Object correspondence data:
──────────

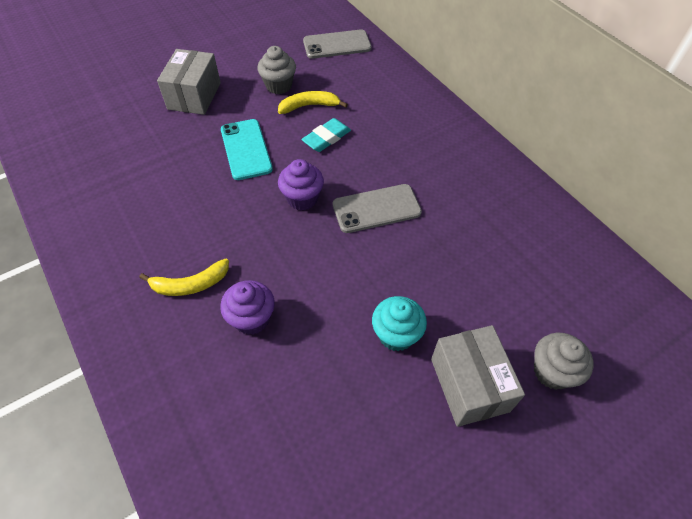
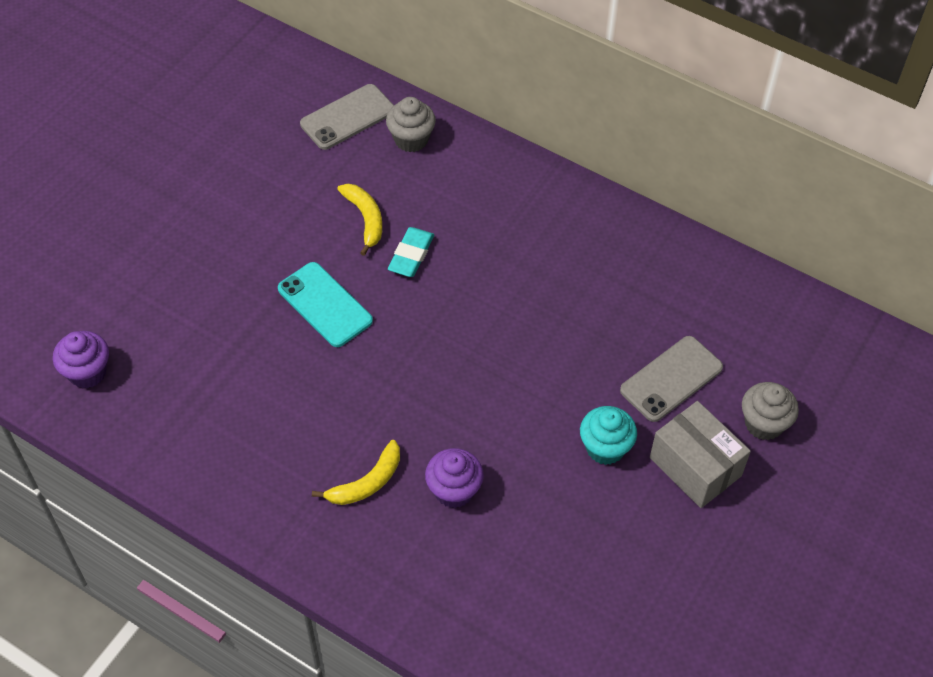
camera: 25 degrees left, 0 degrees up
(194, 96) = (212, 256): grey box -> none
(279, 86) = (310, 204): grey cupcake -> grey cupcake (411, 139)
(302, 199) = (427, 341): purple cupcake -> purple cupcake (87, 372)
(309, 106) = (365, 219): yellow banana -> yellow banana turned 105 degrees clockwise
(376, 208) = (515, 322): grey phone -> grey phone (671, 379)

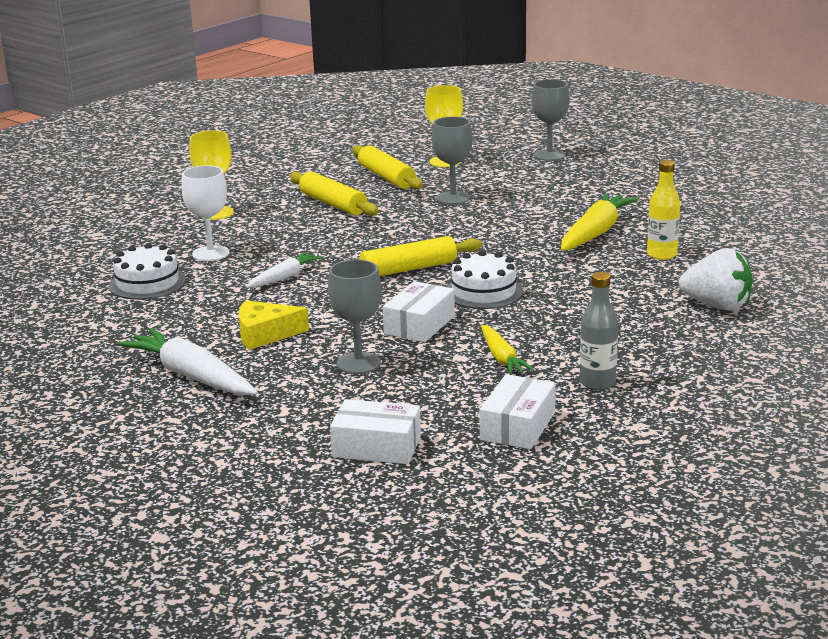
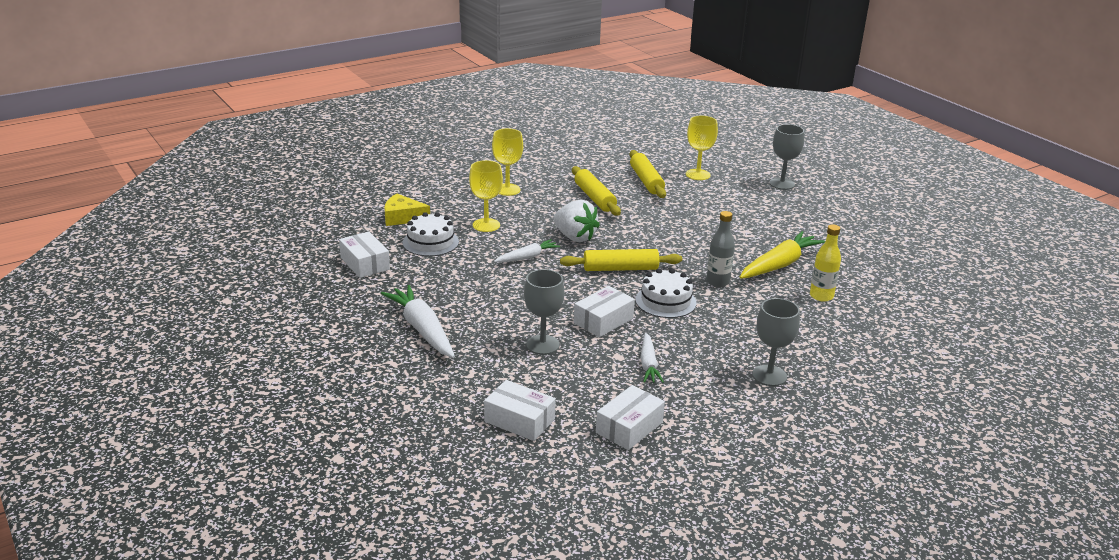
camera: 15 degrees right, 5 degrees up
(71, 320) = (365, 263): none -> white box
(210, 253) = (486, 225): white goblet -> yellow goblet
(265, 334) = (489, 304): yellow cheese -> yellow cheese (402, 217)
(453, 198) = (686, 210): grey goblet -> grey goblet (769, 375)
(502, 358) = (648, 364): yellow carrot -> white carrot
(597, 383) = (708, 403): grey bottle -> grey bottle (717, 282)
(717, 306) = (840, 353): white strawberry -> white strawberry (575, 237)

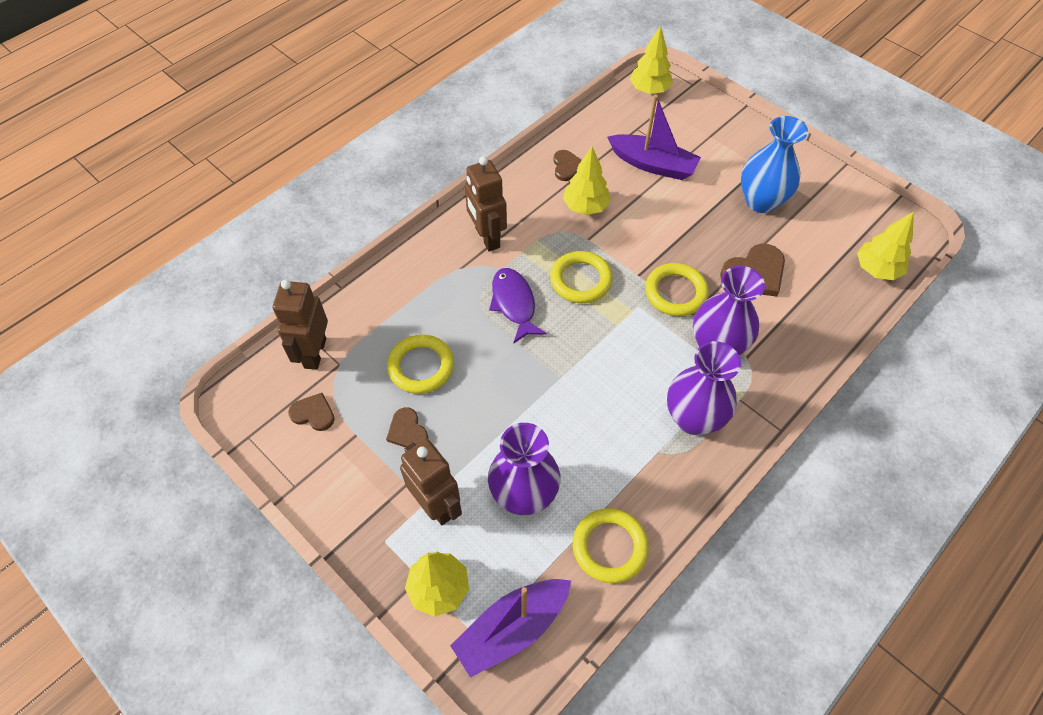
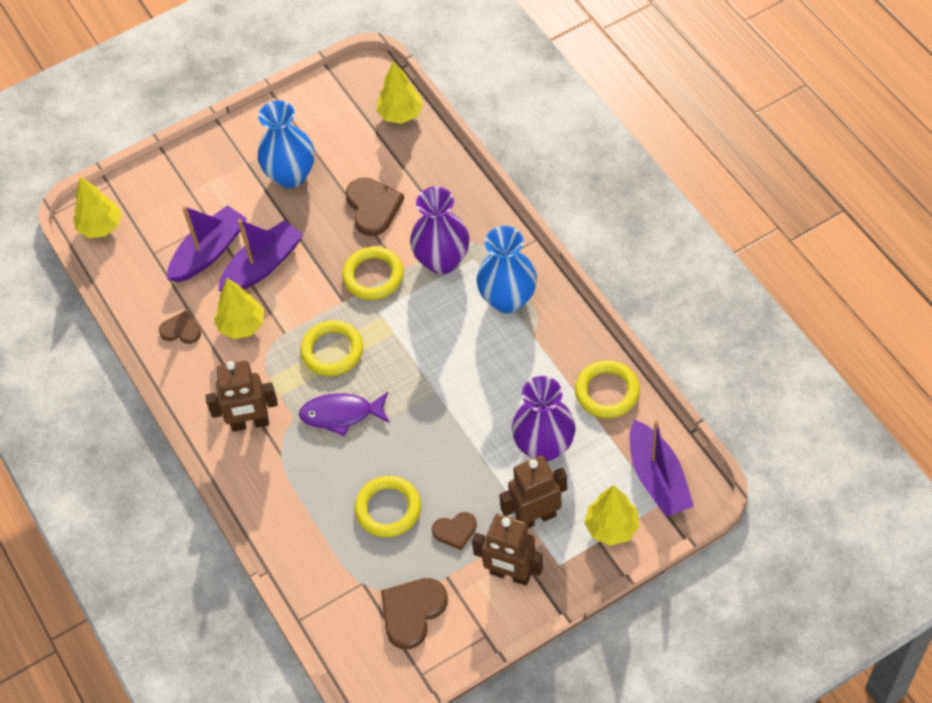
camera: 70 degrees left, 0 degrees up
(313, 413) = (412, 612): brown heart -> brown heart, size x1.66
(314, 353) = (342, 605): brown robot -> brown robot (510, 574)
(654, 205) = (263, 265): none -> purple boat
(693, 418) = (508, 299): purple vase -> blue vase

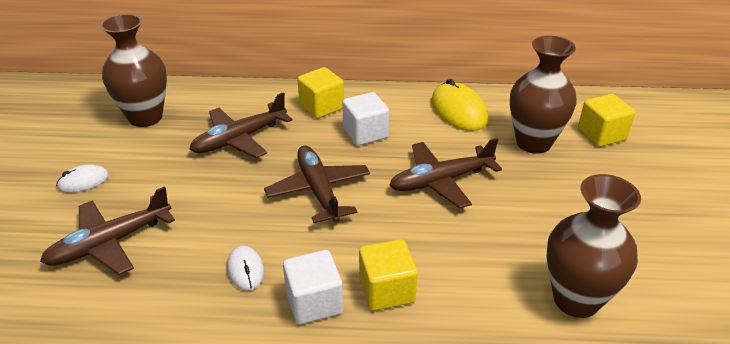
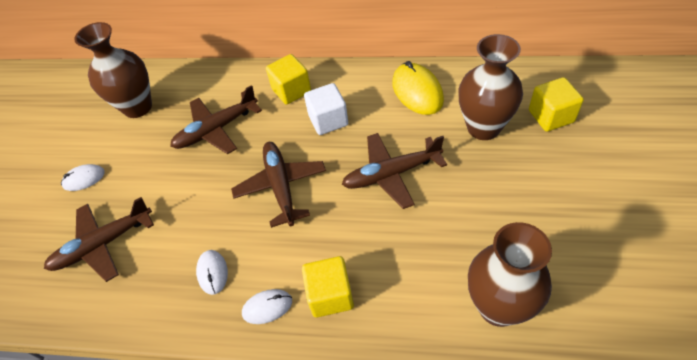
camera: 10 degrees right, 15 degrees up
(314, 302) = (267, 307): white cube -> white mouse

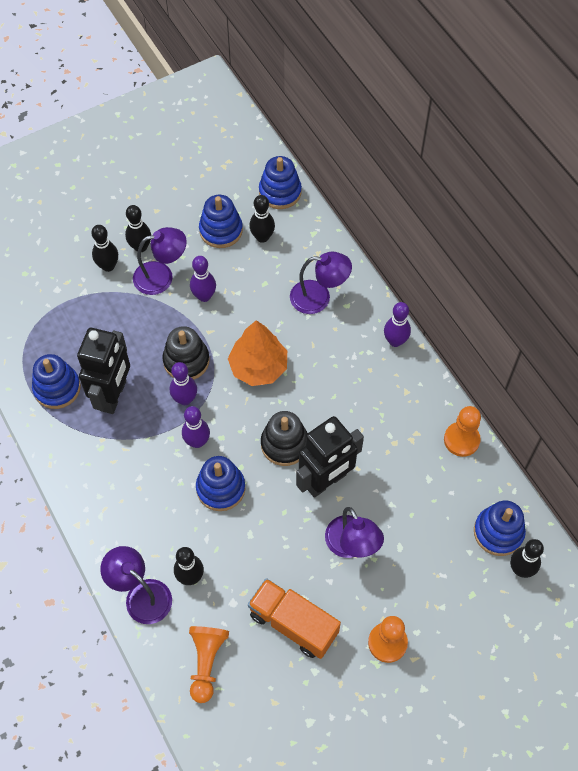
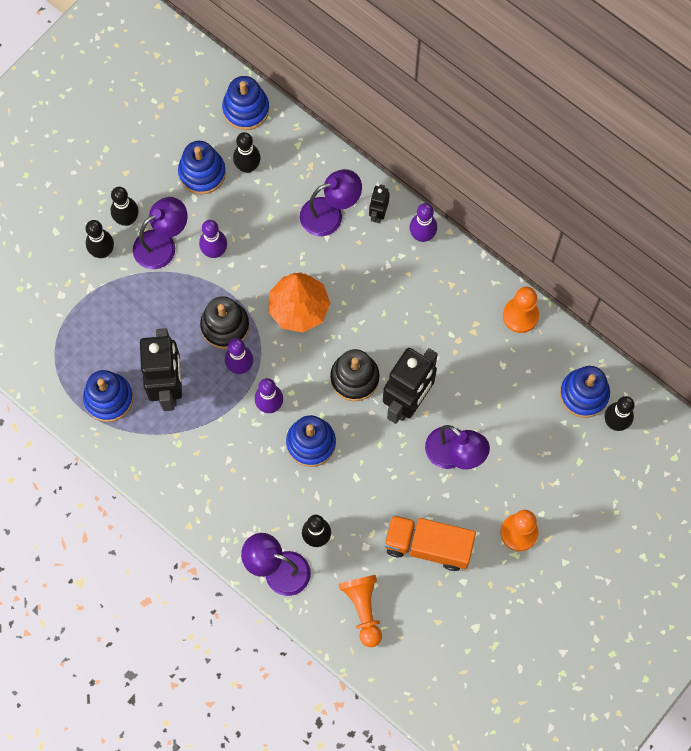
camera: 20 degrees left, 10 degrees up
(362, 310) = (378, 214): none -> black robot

──────────

■ What this task involves
Please copy the preceding records exactly and omit the images.

■ Solution
camera: 25 degrees left, 0 degrees up
(194, 96) = (212, 256): grey box -> none
(279, 86) = (310, 204): grey cupcake -> grey cupcake (411, 139)
(302, 199) = (427, 341): purple cupcake -> purple cupcake (87, 372)
(309, 106) = (365, 219): yellow banana -> yellow banana turned 105 degrees clockwise
(376, 208) = (515, 322): grey phone -> grey phone (671, 379)

camera: 15 degrees right, 5 degrees up
(71, 320) = (365, 263): none -> white box
(210, 253) = (486, 225): white goblet -> yellow goblet
(265, 334) = (489, 304): yellow cheese -> yellow cheese (402, 217)
(453, 198) = (686, 210): grey goblet -> grey goblet (769, 375)
(502, 358) = (648, 364): yellow carrot -> white carrot
(597, 383) = (708, 403): grey bottle -> grey bottle (717, 282)
(717, 306) = (840, 353): white strawberry -> white strawberry (575, 237)

camera: 70 degrees left, 0 degrees up
(313, 413) = (412, 612): brown heart -> brown heart, size x1.66
(314, 353) = (342, 605): brown robot -> brown robot (510, 574)
(654, 205) = (263, 265): none -> purple boat
(693, 418) = (508, 299): purple vase -> blue vase

camera: 10 degrees right, 15 degrees up
(314, 302) = (267, 307): white cube -> white mouse

camera: 20 degrees left, 10 degrees up
(362, 310) = (378, 214): none -> black robot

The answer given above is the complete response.